- **EXERCISE**: Starting from the line that holds "brown banana: 1 -> 3", print each remaining line of the entries exactly, ending with the last.

- **DATA SUPPLIED**:

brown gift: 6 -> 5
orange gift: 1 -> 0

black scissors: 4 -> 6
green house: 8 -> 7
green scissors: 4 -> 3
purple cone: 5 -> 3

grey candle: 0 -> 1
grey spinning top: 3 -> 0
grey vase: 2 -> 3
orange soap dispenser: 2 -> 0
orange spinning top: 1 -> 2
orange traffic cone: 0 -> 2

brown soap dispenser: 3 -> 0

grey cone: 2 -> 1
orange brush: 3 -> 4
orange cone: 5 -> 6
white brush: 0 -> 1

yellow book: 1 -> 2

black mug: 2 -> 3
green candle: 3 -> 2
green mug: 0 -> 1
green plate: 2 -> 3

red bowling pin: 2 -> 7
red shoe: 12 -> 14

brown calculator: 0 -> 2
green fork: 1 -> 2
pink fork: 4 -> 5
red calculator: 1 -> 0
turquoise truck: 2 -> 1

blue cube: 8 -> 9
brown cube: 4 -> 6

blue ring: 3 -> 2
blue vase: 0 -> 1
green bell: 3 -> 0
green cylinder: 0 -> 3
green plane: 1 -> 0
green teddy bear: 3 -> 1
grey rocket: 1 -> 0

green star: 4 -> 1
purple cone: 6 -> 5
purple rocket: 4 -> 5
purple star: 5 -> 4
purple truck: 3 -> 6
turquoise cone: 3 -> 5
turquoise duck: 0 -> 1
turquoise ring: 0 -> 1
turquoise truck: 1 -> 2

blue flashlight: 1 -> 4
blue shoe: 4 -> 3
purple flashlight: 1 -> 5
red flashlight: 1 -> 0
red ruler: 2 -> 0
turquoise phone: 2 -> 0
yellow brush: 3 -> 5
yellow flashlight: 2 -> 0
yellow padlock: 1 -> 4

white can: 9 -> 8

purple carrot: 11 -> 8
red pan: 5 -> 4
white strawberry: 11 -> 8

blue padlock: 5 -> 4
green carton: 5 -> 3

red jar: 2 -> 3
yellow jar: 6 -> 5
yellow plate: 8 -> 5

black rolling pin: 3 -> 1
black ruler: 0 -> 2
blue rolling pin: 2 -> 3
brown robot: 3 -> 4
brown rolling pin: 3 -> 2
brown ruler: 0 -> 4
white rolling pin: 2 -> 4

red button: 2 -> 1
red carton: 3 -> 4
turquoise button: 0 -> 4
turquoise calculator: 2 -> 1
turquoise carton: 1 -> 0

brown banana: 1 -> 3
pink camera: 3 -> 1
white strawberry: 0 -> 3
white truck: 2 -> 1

- **SOLUTION FOR THIS TASK**:
brown banana: 1 -> 3
pink camera: 3 -> 1
white strawberry: 0 -> 3
white truck: 2 -> 1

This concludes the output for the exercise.